## Scene image comparisons
****************

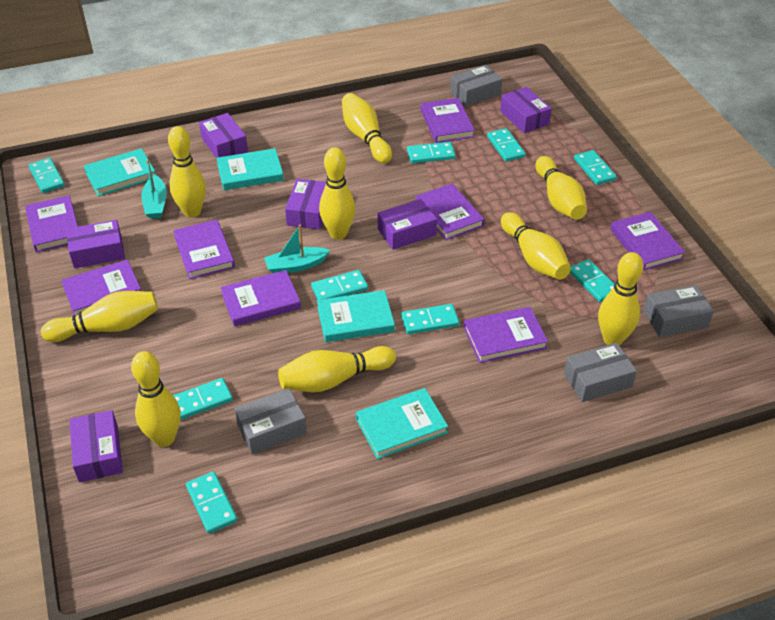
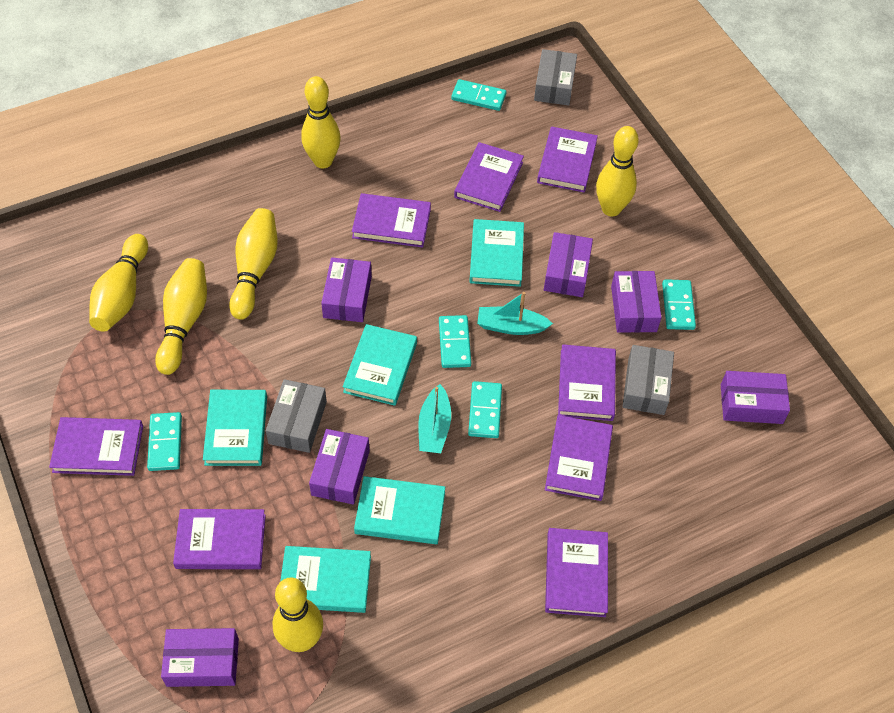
grey box: 4 -> 3
turquoise book: 4 -> 5
turquoise domino: 9 -> 5
yellow bowling pin: 9 -> 6

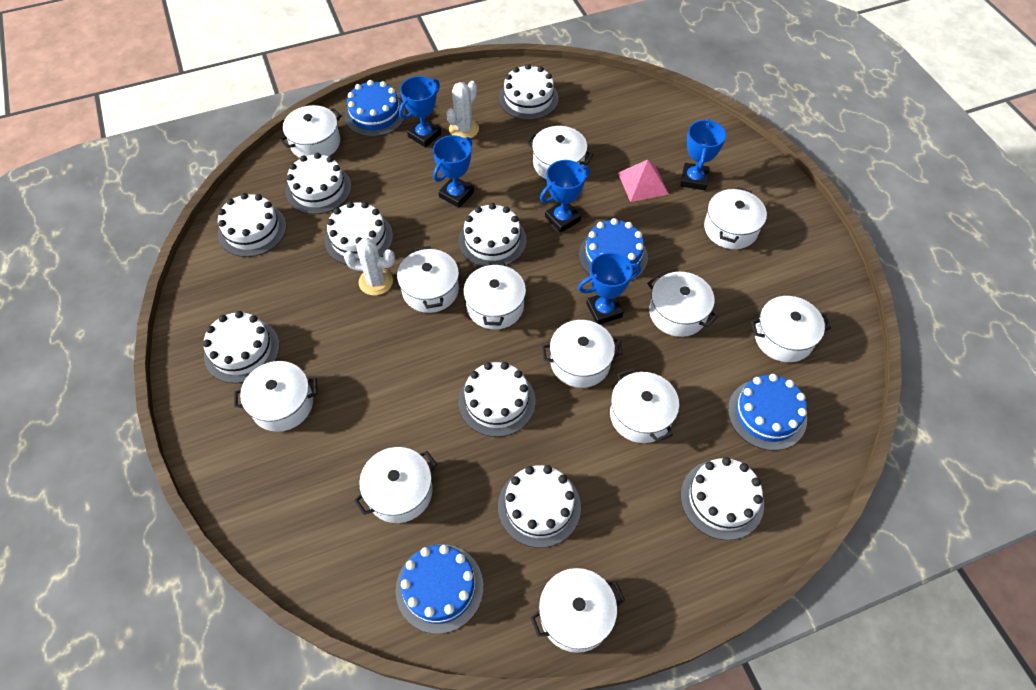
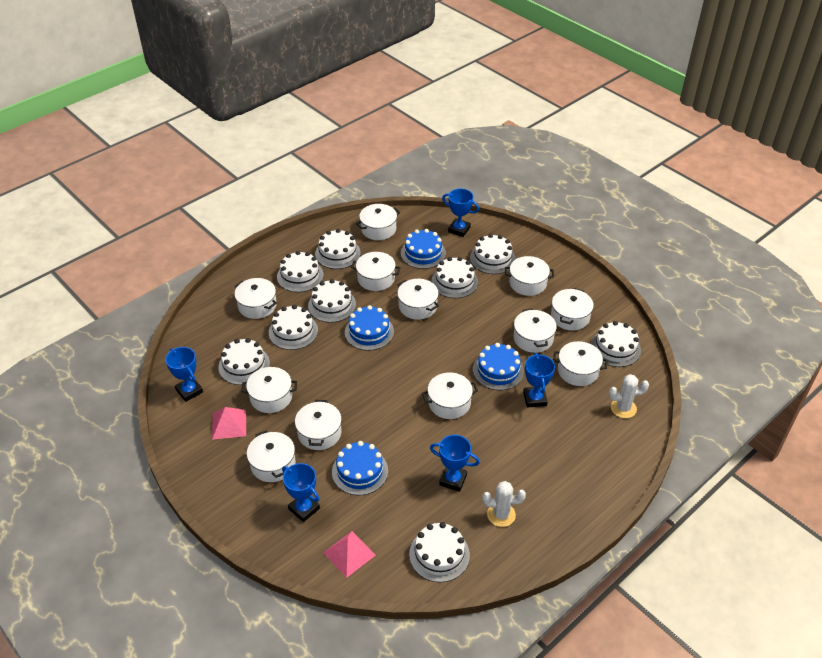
pink pyramid: 1 -> 2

****************

## EXERCISE DETAILS
Leave out the pictures and give the rest of the records again exactly.

## RESPONSE BELOW
grey box: 4 -> 3
turquoise book: 4 -> 5
turquoise domino: 9 -> 5
yellow bowling pin: 9 -> 6

pink pyramid: 1 -> 2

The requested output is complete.